After locating the line that contains "[(30,375),(50,365),(40,344),(19,355),(30,375)]", transcribe exactly that line and each one after it until the data ends, skipping pictures.

■ ■ ■ ■ ■ ■ ■

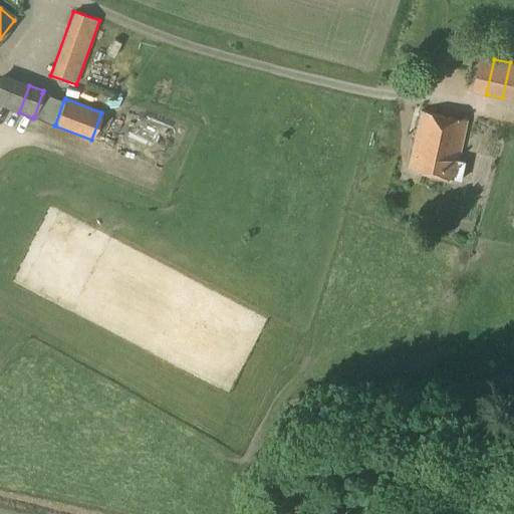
[(461,180),(465,162),(458,161),(466,121),(422,111),(409,169),(461,180)]
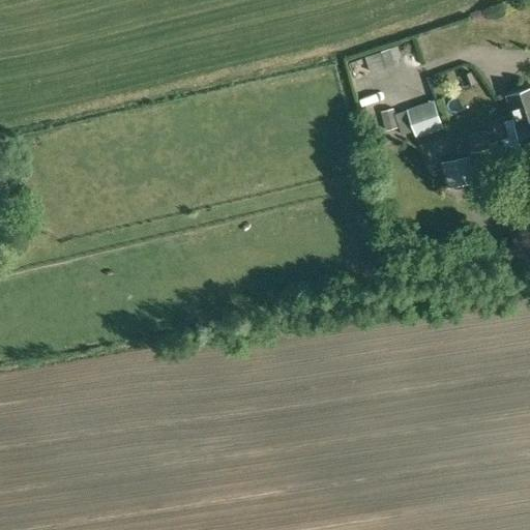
[(391,50),(366,57),(370,68),(394,61),(391,50)]
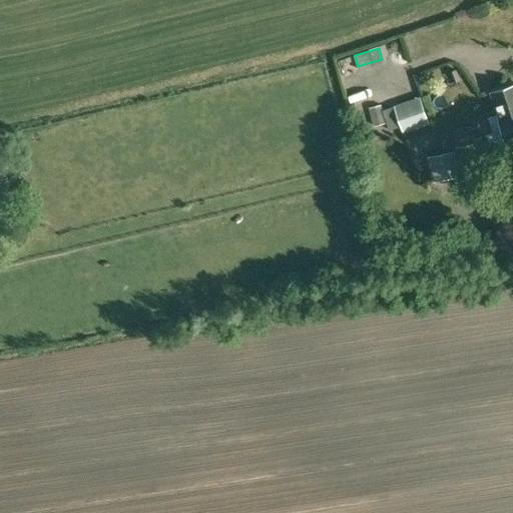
[(512,85),(491,93),(498,114),(503,130),(512,127),(512,129),(512,85)]
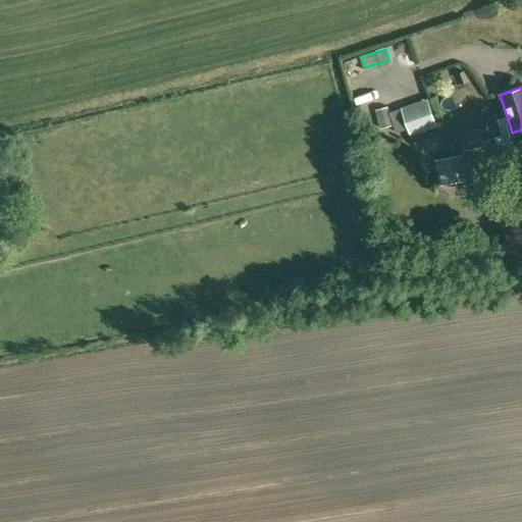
[(400,105),(410,135),(435,125),(425,97),(400,105)]
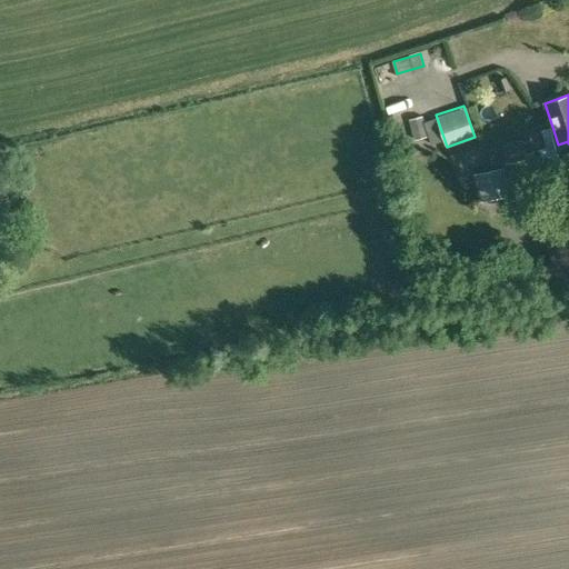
[(415,138),(427,135),(421,115),(409,118),(415,138)]
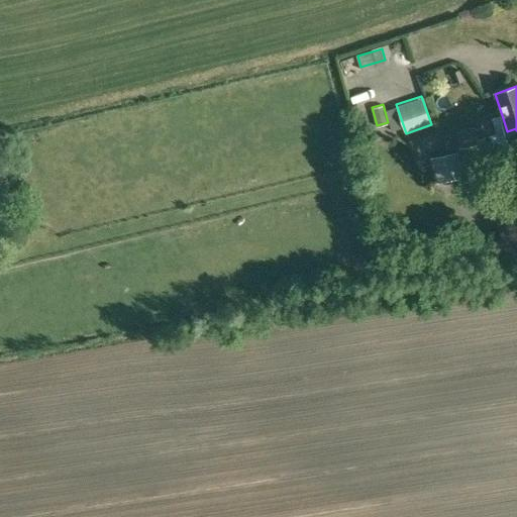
[(479,140),(476,127),(459,131),(462,144),(479,140)]
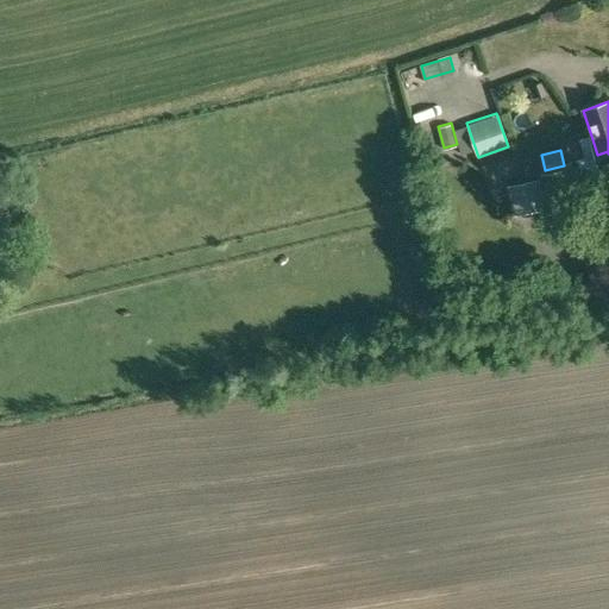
[(597,155),(578,161),(578,163),(579,163),(584,179),(603,173),(604,176),(608,174),(608,154),(608,151),(597,155)]
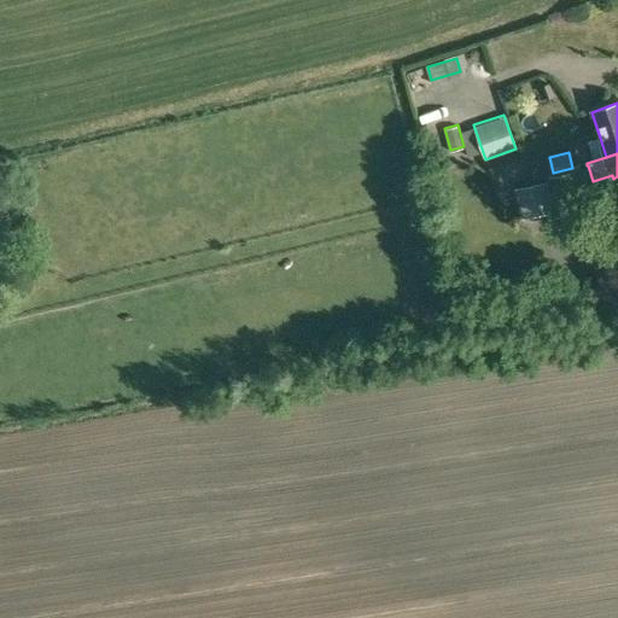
[(582,213),(573,174),(547,179),(548,182),(516,190),(522,221),(555,214),(557,220),(582,213)]
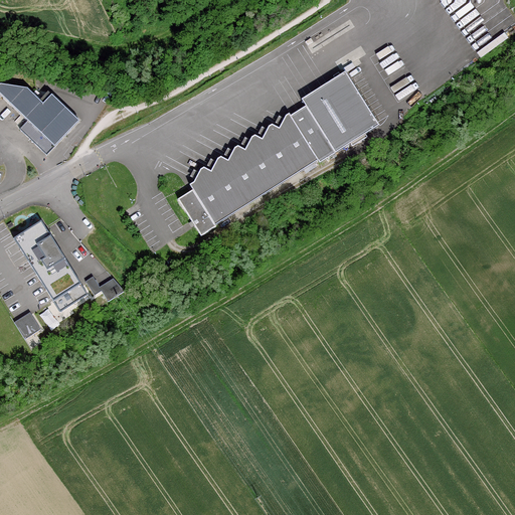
[(292,113),(320,157),(322,159),(380,121),(346,68),(303,97),(307,103),(292,113)]
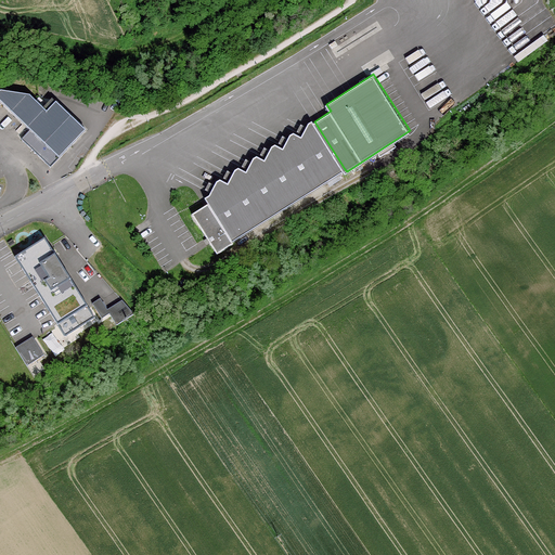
[(30,95),(2,92),(0,93),(0,101),(31,130),(23,139),(52,167),(87,130),(57,103),(52,108),(48,113),(37,101),(30,95)]
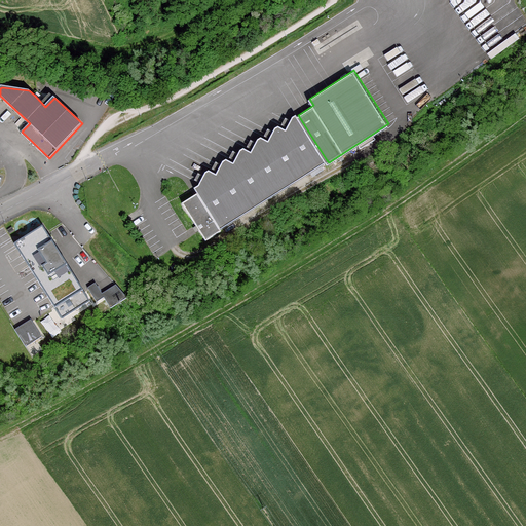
[(49,103),(39,91),(35,96),(45,107),(49,103)]
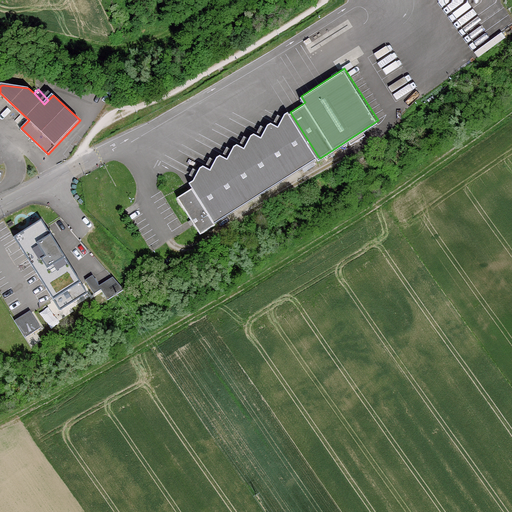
[(285,112),(278,124),(271,121),(268,123),(262,135),(254,132),(251,134),(245,146),(238,143),(235,145),(228,157),(218,156),(211,168),(204,164),(194,179),(190,182),(193,187),(179,196),(202,232),(216,222),(216,221),(318,156),(290,112),(288,110),(285,112)]
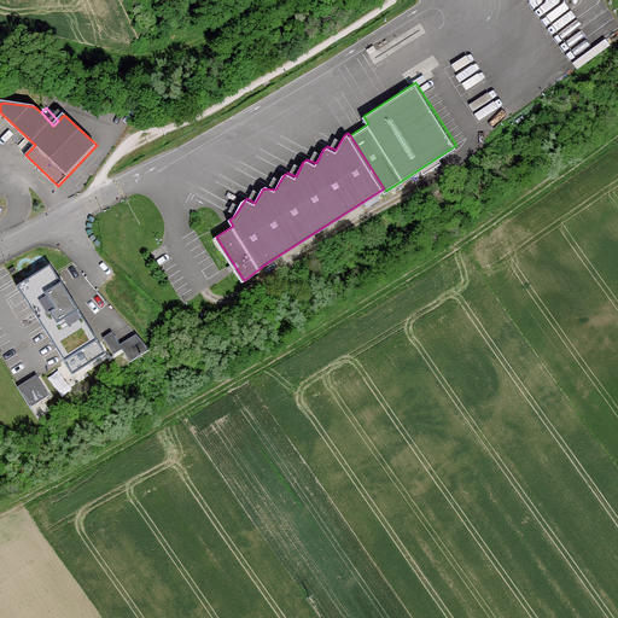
[(124,362),(65,275),(35,296),(93,384),(124,362)]
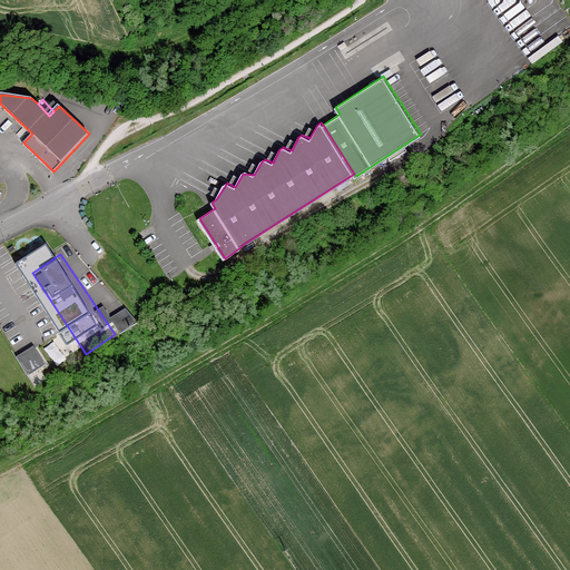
[(30,375),(50,365),(40,344),(19,355),(30,375)]
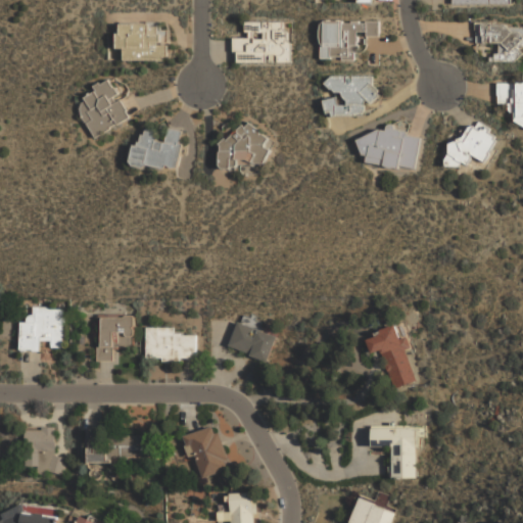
[(292,62),(235,64),(235,54),(231,54),(231,38),(248,37),(247,33),(245,33),(244,21),(282,20),(282,28),(286,33),(287,40),(291,43),(292,62)]
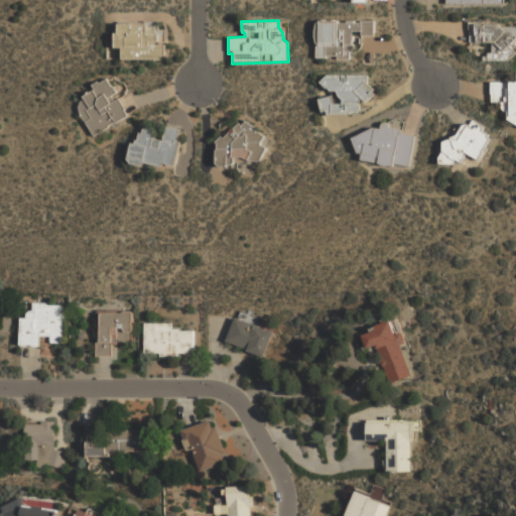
[(372,22),(371,37),(359,36),(360,47),(355,52),(348,52),(347,59),(310,59),(313,21),(372,22)]
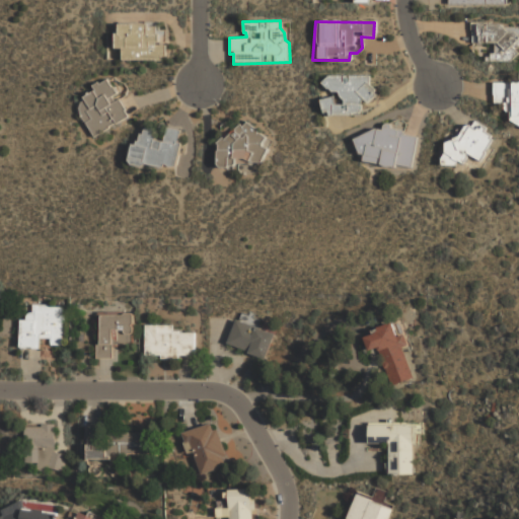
[(162,59),(121,60),(121,49),(114,49),(114,31),(117,31),(117,23),(147,22),(147,25),(156,25),(156,33),(158,33),(158,45),(166,45),(166,56),(161,56),(162,59)]
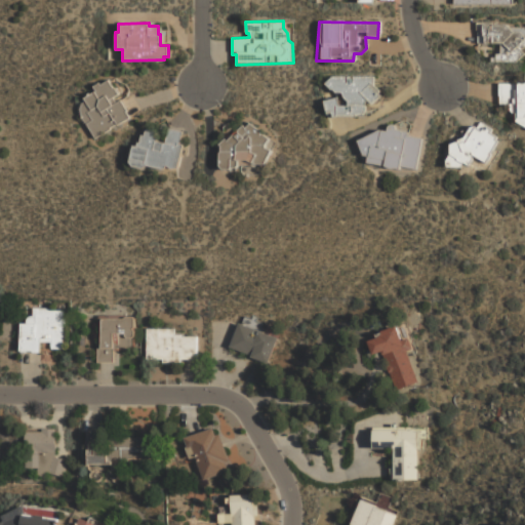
[(479,26),(478,43),(500,44),(499,54),(495,54),(494,62),(516,63),(522,54),(524,50),(524,29),(523,28),(497,25),(479,26)]
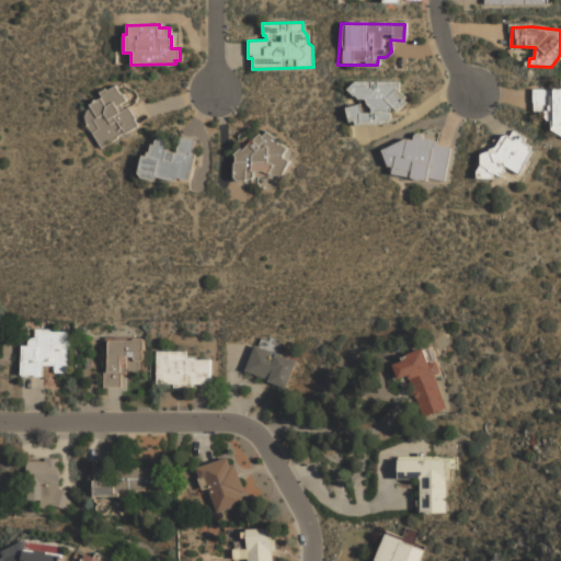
[(395,82),(350,81),(341,91),(355,102),(341,109),(347,125),(388,123),(388,111),(403,99),(398,92),(395,82)]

■ ■ ■ ■ ■ ■ ■

Solution
[(30,375),(50,365),(40,344),(19,355),(30,375)]
[(292,62),(235,64),(235,54),(231,54),(231,38),(248,37),(247,33),(245,33),(244,21),(282,20),(282,28),(286,33),(287,40),(291,43),(292,62)]
[(372,22),(371,37),(359,36),(360,47),(355,52),(348,52),(347,59),(310,59),(313,21),(372,22)]
[(162,59),(121,60),(121,49),(114,49),(114,31),(117,31),(117,23),(147,22),(147,25),(156,25),(156,33),(158,33),(158,45),(166,45),(166,56),(161,56),(162,59)]
[(479,26),(478,43),(500,44),(499,54),(495,54),(494,62),(516,63),(522,54),(524,50),(524,29),(523,28),(497,25),(479,26)]
[(395,82),(350,81),(341,91),(355,102),(341,109),(347,125),(388,123),(388,111),(403,99),(398,92),(395,82)]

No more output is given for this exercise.